Your goal:
From the first line of the data through the line containing "none -> green truck [474,62,565,130]", transcribe each line exactly. Pictures do not belong in the copy.

--- Source material ---

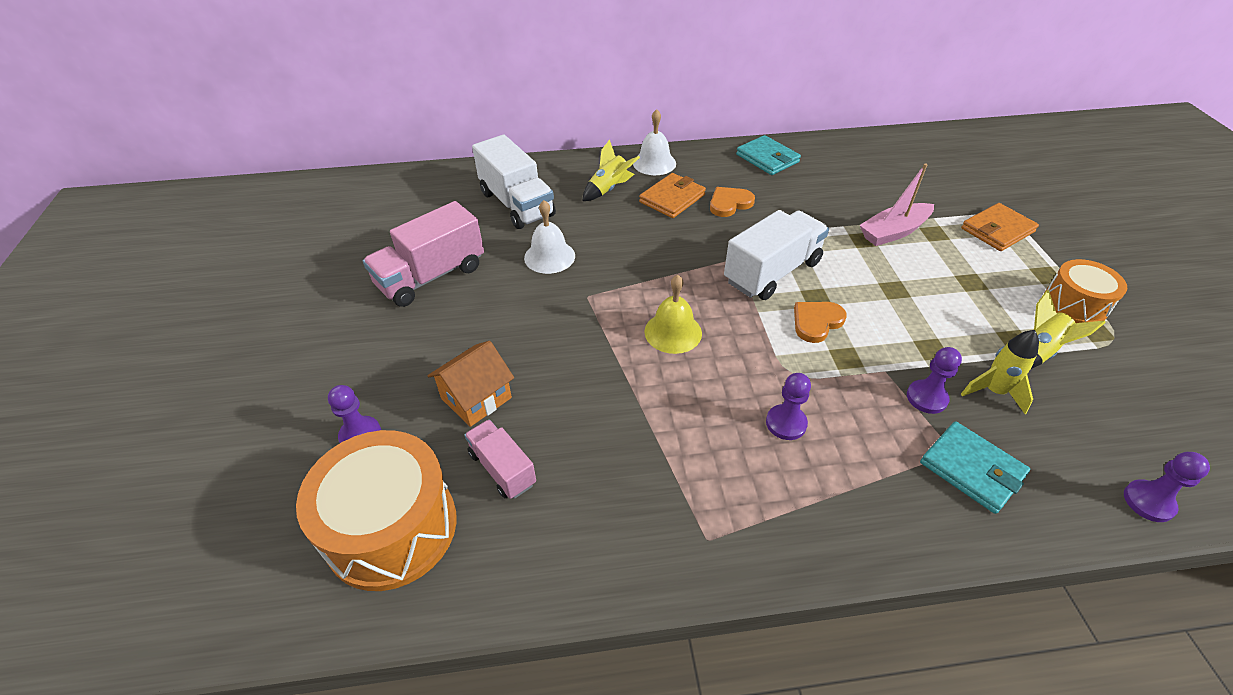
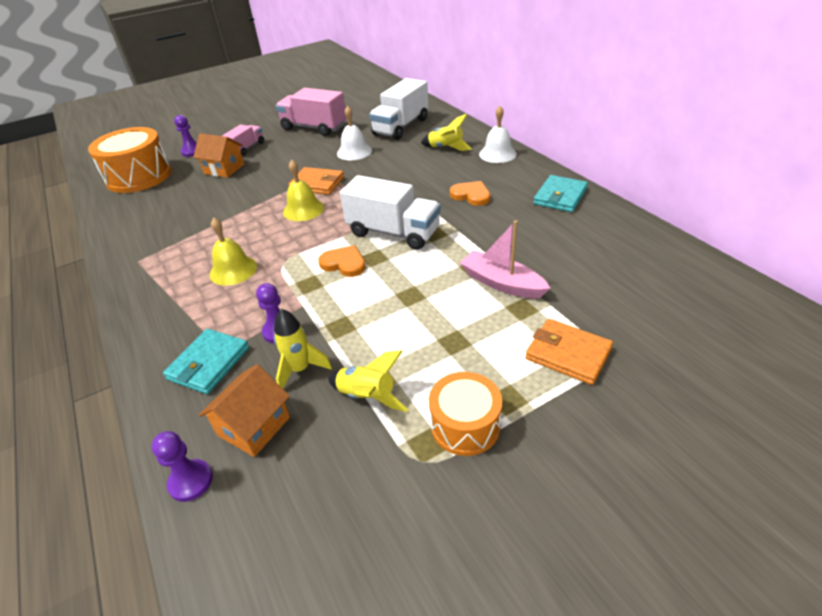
camera: 70 degrees right, 5 degrees down
pink truck [464,419,536,499] -> pink truck moved to [222,125,264,156]
orange wallet [639,173,706,218] -> orange wallet moved to [288,167,344,195]
purple pawn [766,373,811,440] -> yellow bell [210,218,257,286]
none -> orange house [199,364,290,457]

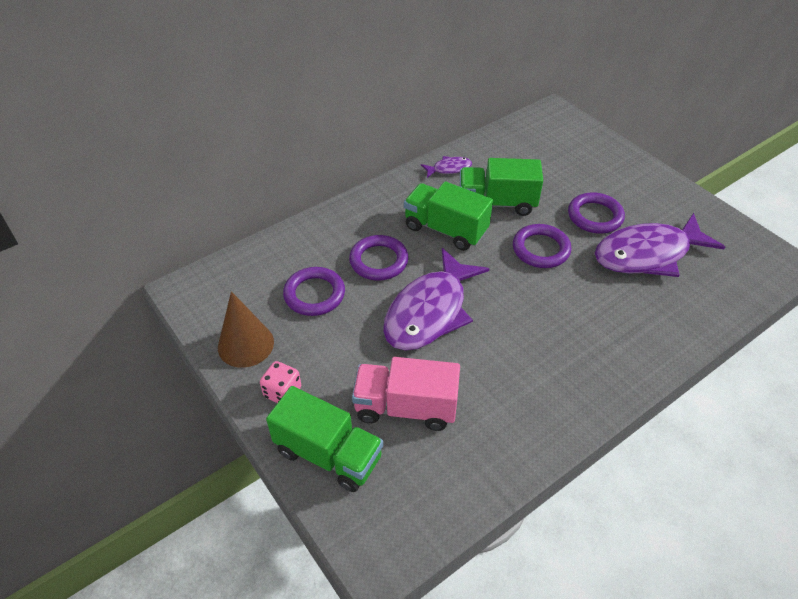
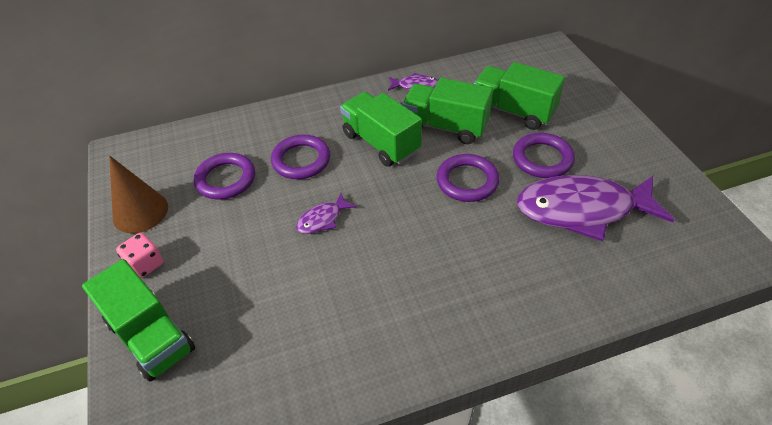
camera: 20 degrees right, 0 degrees up
pink truck [352,357,460,431] -> none
purple fish [383,248,490,351] -> purple fish [296,193,356,234], size x0.44
none -> green truck [474,62,565,130]

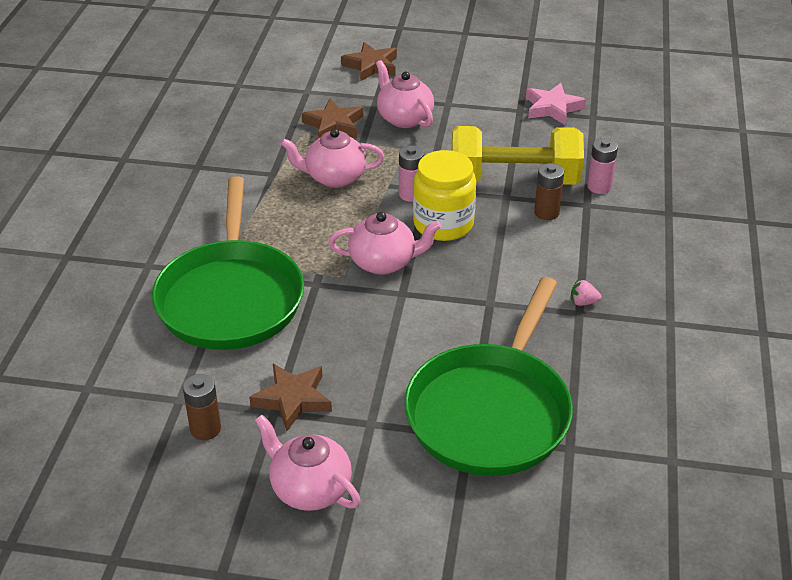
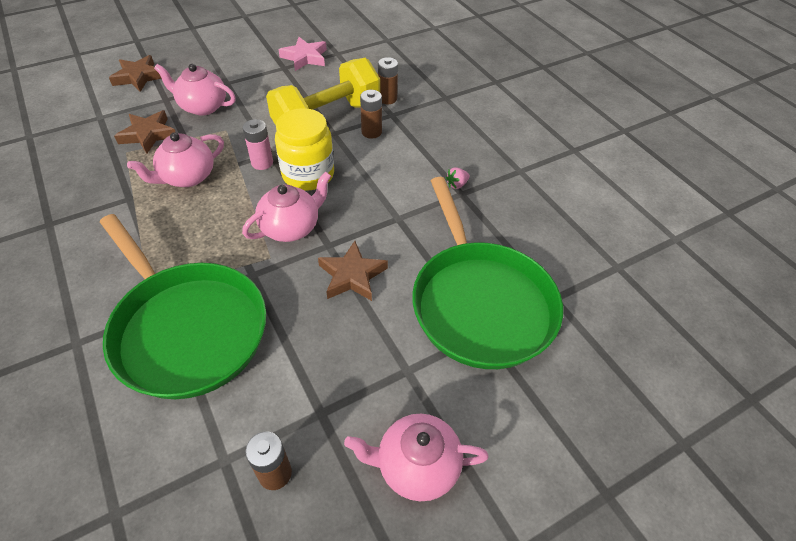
camera: 40 degrees left, 10 degrees up
brown star [249,364,332,431] -> brown star moved to [318,241,388,301]
pink battery [587,138,618,194] -> brown battery [378,57,398,104]

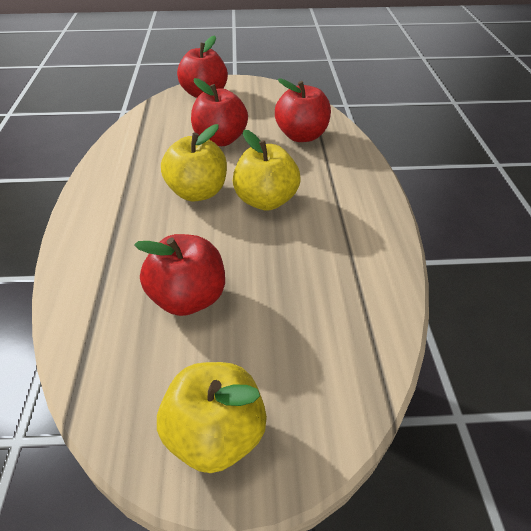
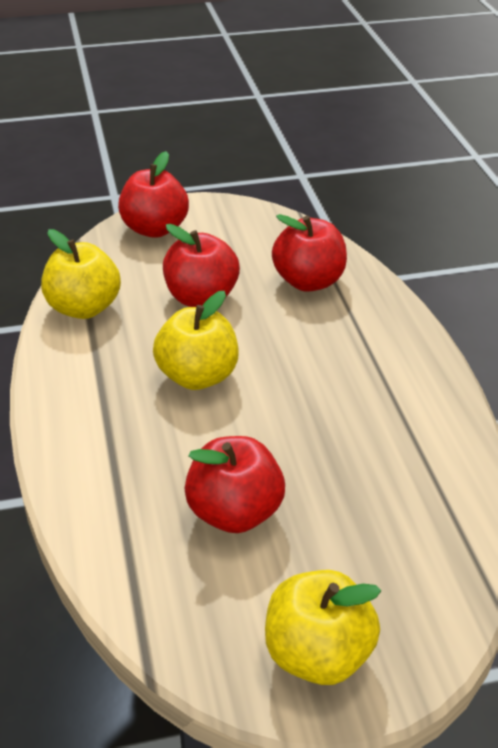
camera: 10 degrees left, 5 degrees down
yellow apple [233,130,301,211] -> yellow apple moved to [41,229,121,319]

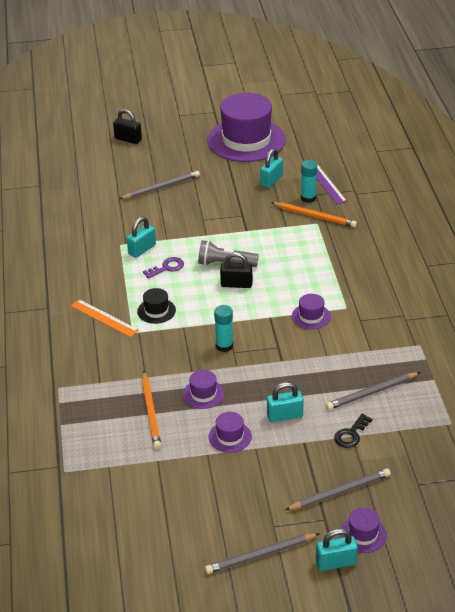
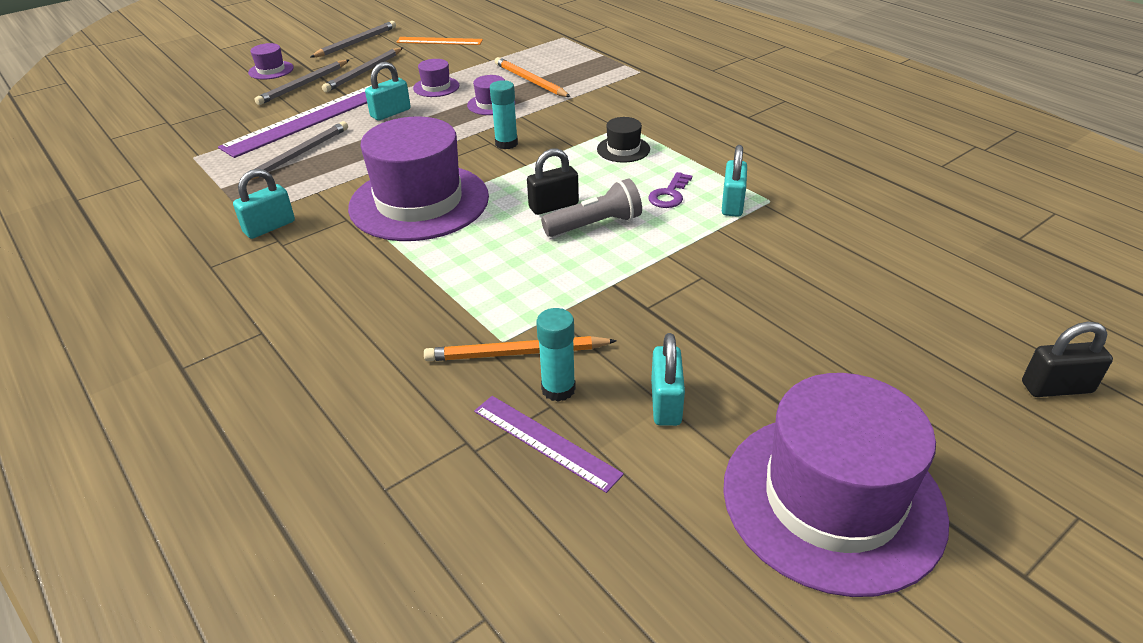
camera: 150 degrees right, 0 degrees up
orange ruler [71,299,139,337] -> orange ruler moved to [396,37,483,45]
grey pencil [119,171,200,199] -> grey pencil moved to [322,48,403,92]
purple hat [292,294,331,330] -> purple hat [348,117,489,241], size x2.40
turquoise padlock [316,528,358,571] -> turquoise padlock moved to [233,169,295,239]
black key [334,414,373,448] -> purple ruler [218,85,372,158]

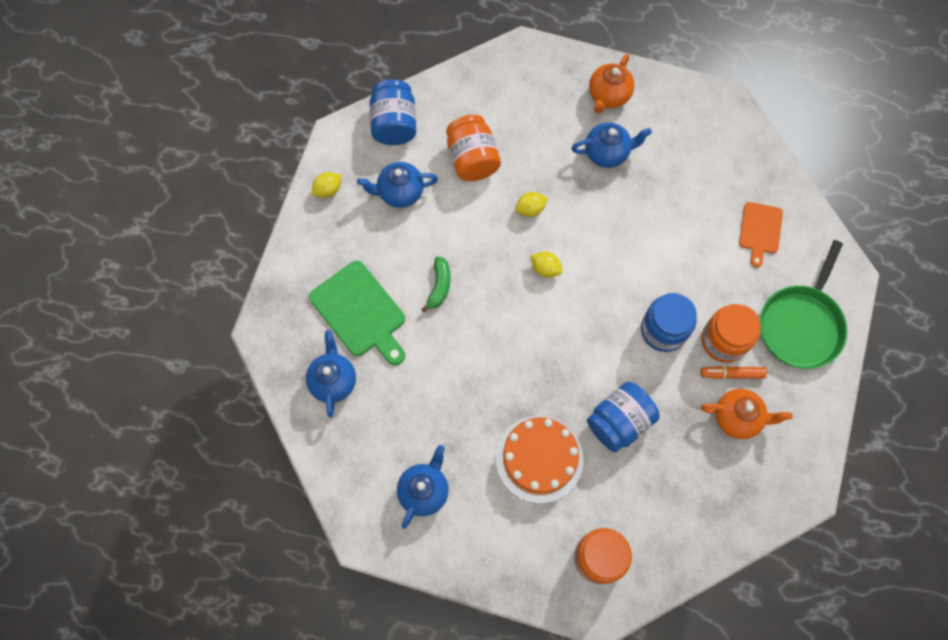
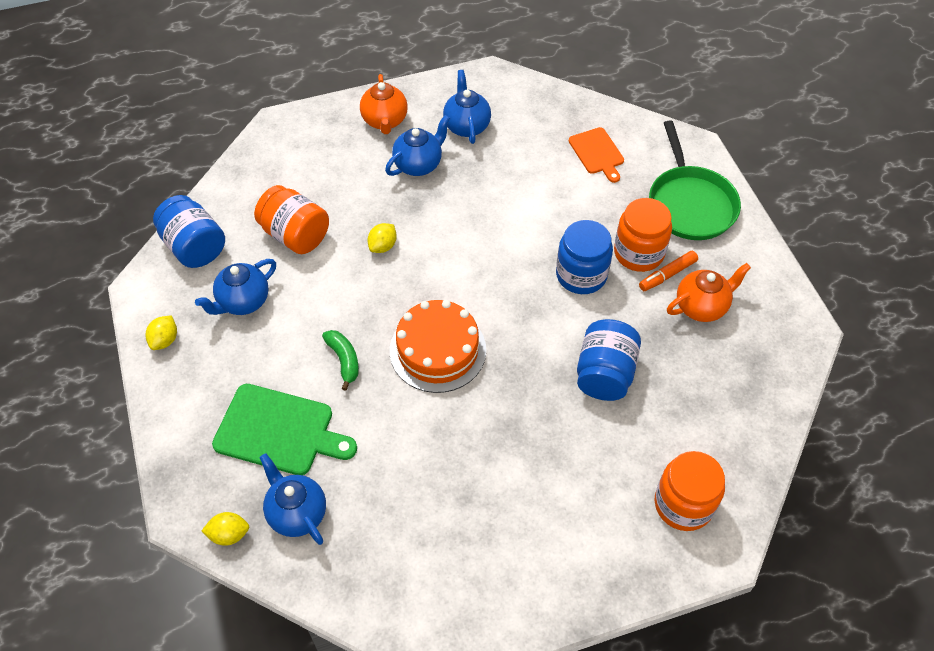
camera: 35 degrees left, 15 degrees down
blue teapot [397,445,449,529] -> blue teapot moved to [443,70,491,144]
orange cake [496,416,584,503] -> orange cake moved to [390,300,486,393]
yellow lemon [530,252,563,278] -> yellow lemon moved to [202,512,249,546]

---

Reply to the exercise:
camera: 70 degrees right, 5 degrees down
pink truck [464,419,536,499] -> pink truck moved to [222,125,264,156]
orange wallet [639,173,706,218] -> orange wallet moved to [288,167,344,195]
purple pawn [766,373,811,440] -> yellow bell [210,218,257,286]
none -> orange house [199,364,290,457]

camera: 20 degrees right, 0 degrees up
pink truck [352,357,460,431] -> none
purple fish [383,248,490,351] -> purple fish [296,193,356,234], size x0.44
none -> green truck [474,62,565,130]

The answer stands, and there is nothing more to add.